• Directions for this task:
Every entry must appear in the output exactly as it does here.

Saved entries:

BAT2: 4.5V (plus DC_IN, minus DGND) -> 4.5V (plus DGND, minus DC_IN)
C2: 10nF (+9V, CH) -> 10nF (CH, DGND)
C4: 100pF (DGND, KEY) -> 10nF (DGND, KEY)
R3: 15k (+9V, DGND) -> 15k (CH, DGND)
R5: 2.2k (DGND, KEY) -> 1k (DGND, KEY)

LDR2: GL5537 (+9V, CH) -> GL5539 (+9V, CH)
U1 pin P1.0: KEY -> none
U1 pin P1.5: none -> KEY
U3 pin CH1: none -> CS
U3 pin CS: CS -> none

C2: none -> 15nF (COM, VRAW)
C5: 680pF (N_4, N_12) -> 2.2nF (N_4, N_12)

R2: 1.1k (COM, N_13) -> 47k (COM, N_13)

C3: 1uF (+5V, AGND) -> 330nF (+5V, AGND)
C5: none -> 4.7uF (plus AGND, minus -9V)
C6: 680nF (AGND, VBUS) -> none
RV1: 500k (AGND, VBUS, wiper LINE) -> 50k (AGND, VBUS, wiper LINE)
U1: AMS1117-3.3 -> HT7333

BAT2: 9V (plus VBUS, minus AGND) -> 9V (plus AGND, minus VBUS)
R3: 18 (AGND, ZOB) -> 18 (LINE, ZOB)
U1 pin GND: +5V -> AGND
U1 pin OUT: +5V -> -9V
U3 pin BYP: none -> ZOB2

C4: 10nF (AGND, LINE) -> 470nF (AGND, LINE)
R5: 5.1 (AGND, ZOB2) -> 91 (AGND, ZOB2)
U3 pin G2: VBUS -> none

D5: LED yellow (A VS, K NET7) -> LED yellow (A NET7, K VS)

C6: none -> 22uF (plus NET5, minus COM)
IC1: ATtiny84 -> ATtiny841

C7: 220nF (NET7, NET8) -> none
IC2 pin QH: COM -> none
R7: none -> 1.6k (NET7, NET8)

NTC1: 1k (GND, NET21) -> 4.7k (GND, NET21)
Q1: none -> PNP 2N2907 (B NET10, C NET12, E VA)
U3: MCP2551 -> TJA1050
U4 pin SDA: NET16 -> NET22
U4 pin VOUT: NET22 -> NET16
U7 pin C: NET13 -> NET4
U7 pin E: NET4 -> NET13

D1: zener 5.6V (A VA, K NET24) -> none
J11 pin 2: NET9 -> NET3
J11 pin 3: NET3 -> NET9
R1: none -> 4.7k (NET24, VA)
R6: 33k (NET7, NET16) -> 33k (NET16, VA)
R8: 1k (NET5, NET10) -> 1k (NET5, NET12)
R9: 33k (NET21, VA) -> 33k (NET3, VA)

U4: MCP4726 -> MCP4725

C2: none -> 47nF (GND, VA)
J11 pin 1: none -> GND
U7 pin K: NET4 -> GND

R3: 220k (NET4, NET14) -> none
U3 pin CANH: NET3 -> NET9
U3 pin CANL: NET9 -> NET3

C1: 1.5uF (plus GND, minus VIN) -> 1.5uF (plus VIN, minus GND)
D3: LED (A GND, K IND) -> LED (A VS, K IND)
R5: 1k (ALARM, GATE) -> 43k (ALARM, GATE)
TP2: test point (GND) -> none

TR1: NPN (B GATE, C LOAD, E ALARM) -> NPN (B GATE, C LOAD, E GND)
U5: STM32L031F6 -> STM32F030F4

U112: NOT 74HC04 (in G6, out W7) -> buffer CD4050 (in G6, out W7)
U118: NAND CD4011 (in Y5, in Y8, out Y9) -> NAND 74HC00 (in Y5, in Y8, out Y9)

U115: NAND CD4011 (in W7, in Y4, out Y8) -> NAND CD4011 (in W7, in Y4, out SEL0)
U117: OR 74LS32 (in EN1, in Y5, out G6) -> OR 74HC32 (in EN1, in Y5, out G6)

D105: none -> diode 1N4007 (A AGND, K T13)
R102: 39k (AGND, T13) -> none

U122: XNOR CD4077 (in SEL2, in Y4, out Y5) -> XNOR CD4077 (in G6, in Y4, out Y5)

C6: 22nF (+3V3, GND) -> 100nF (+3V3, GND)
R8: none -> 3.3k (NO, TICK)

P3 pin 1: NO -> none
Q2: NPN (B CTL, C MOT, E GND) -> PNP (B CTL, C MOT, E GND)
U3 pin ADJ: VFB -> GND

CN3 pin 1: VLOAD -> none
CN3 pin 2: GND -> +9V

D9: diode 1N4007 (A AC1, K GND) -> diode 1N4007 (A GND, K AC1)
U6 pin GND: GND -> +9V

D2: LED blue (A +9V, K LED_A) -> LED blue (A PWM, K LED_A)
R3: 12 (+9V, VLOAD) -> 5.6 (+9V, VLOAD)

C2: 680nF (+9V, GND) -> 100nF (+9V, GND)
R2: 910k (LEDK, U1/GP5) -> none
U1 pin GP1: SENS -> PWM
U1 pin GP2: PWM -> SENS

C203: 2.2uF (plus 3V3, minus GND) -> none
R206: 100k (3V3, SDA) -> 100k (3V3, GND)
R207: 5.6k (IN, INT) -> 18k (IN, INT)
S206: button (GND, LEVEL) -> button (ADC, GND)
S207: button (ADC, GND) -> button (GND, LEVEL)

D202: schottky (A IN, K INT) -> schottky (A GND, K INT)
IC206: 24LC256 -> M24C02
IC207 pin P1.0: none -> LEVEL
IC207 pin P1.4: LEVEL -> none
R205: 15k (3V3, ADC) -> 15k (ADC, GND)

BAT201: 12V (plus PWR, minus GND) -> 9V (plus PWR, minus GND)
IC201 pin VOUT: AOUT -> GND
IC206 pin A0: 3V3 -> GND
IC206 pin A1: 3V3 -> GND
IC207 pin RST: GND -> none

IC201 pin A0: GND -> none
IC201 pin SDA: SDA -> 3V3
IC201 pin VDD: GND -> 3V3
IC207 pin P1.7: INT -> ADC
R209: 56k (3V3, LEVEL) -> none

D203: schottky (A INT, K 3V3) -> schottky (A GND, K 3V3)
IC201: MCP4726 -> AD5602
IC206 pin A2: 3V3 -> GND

• Solution to this problem:
BAT2: 4.5V (plus DC_IN, minus DGND) -> 4.5V (plus DGND, minus DC_IN)
C2: 10nF (+9V, CH) -> 10nF (CH, DGND)
C4: 100pF (DGND, KEY) -> 10nF (DGND, KEY)
R3: 15k (+9V, DGND) -> 15k (CH, DGND)
R5: 2.2k (DGND, KEY) -> 1k (DGND, KEY)

LDR2: GL5537 (+9V, CH) -> GL5539 (+9V, CH)
U1 pin P1.0: KEY -> none
U1 pin P1.5: none -> KEY
U3 pin CH1: none -> CS
U3 pin CS: CS -> none

C2: none -> 15nF (COM, VRAW)
C5: 680pF (N_4, N_12) -> 2.2nF (N_4, N_12)

R2: 1.1k (COM, N_13) -> 47k (COM, N_13)

C3: 1uF (+5V, AGND) -> 330nF (+5V, AGND)
C5: none -> 4.7uF (plus AGND, minus -9V)
C6: 680nF (AGND, VBUS) -> none
RV1: 500k (AGND, VBUS, wiper LINE) -> 50k (AGND, VBUS, wiper LINE)
U1: AMS1117-3.3 -> HT7333

BAT2: 9V (plus VBUS, minus AGND) -> 9V (plus AGND, minus VBUS)
R3: 18 (AGND, ZOB) -> 18 (LINE, ZOB)
U1 pin GND: +5V -> AGND
U1 pin OUT: +5V -> -9V
U3 pin BYP: none -> ZOB2

C4: 10nF (AGND, LINE) -> 470nF (AGND, LINE)
R5: 5.1 (AGND, ZOB2) -> 91 (AGND, ZOB2)
U3 pin G2: VBUS -> none

D5: LED yellow (A VS, K NET7) -> LED yellow (A NET7, K VS)

C6: none -> 22uF (plus NET5, minus COM)
IC1: ATtiny84 -> ATtiny841

C7: 220nF (NET7, NET8) -> none
IC2 pin QH: COM -> none
R7: none -> 1.6k (NET7, NET8)

NTC1: 1k (GND, NET21) -> 4.7k (GND, NET21)
Q1: none -> PNP 2N2907 (B NET10, C NET12, E VA)
U3: MCP2551 -> TJA1050
U4 pin SDA: NET16 -> NET22
U4 pin VOUT: NET22 -> NET16
U7 pin C: NET13 -> NET4
U7 pin E: NET4 -> NET13

D1: zener 5.6V (A VA, K NET24) -> none
J11 pin 2: NET9 -> NET3
J11 pin 3: NET3 -> NET9
R1: none -> 4.7k (NET24, VA)
R6: 33k (NET7, NET16) -> 33k (NET16, VA)
R8: 1k (NET5, NET10) -> 1k (NET5, NET12)
R9: 33k (NET21, VA) -> 33k (NET3, VA)

U4: MCP4726 -> MCP4725

C2: none -> 47nF (GND, VA)
J11 pin 1: none -> GND
U7 pin K: NET4 -> GND

R3: 220k (NET4, NET14) -> none
U3 pin CANH: NET3 -> NET9
U3 pin CANL: NET9 -> NET3

C1: 1.5uF (plus GND, minus VIN) -> 1.5uF (plus VIN, minus GND)
D3: LED (A GND, K IND) -> LED (A VS, K IND)
R5: 1k (ALARM, GATE) -> 43k (ALARM, GATE)
TP2: test point (GND) -> none

TR1: NPN (B GATE, C LOAD, E ALARM) -> NPN (B GATE, C LOAD, E GND)
U5: STM32L031F6 -> STM32F030F4

U112: NOT 74HC04 (in G6, out W7) -> buffer CD4050 (in G6, out W7)
U118: NAND CD4011 (in Y5, in Y8, out Y9) -> NAND 74HC00 (in Y5, in Y8, out Y9)

U115: NAND CD4011 (in W7, in Y4, out Y8) -> NAND CD4011 (in W7, in Y4, out SEL0)
U117: OR 74LS32 (in EN1, in Y5, out G6) -> OR 74HC32 (in EN1, in Y5, out G6)

D105: none -> diode 1N4007 (A AGND, K T13)
R102: 39k (AGND, T13) -> none

U122: XNOR CD4077 (in SEL2, in Y4, out Y5) -> XNOR CD4077 (in G6, in Y4, out Y5)

C6: 22nF (+3V3, GND) -> 100nF (+3V3, GND)
R8: none -> 3.3k (NO, TICK)

P3 pin 1: NO -> none
Q2: NPN (B CTL, C MOT, E GND) -> PNP (B CTL, C MOT, E GND)
U3 pin ADJ: VFB -> GND

CN3 pin 1: VLOAD -> none
CN3 pin 2: GND -> +9V

D9: diode 1N4007 (A AC1, K GND) -> diode 1N4007 (A GND, K AC1)
U6 pin GND: GND -> +9V

D2: LED blue (A +9V, K LED_A) -> LED blue (A PWM, K LED_A)
R3: 12 (+9V, VLOAD) -> 5.6 (+9V, VLOAD)

C2: 680nF (+9V, GND) -> 100nF (+9V, GND)
R2: 910k (LEDK, U1/GP5) -> none
U1 pin GP1: SENS -> PWM
U1 pin GP2: PWM -> SENS

C203: 2.2uF (plus 3V3, minus GND) -> none
R206: 100k (3V3, SDA) -> 100k (3V3, GND)
R207: 5.6k (IN, INT) -> 18k (IN, INT)
S206: button (GND, LEVEL) -> button (ADC, GND)
S207: button (ADC, GND) -> button (GND, LEVEL)

D202: schottky (A IN, K INT) -> schottky (A GND, K INT)
IC206: 24LC256 -> M24C02
IC207 pin P1.0: none -> LEVEL
IC207 pin P1.4: LEVEL -> none
R205: 15k (3V3, ADC) -> 15k (ADC, GND)

BAT201: 12V (plus PWR, minus GND) -> 9V (plus PWR, minus GND)
IC201 pin VOUT: AOUT -> GND
IC206 pin A0: 3V3 -> GND
IC206 pin A1: 3V3 -> GND
IC207 pin RST: GND -> none

IC201 pin A0: GND -> none
IC201 pin SDA: SDA -> 3V3
IC201 pin VDD: GND -> 3V3
IC207 pin P1.7: INT -> ADC
R209: 56k (3V3, LEVEL) -> none

D203: schottky (A INT, K 3V3) -> schottky (A GND, K 3V3)
IC201: MCP4726 -> AD5602
IC206 pin A2: 3V3 -> GND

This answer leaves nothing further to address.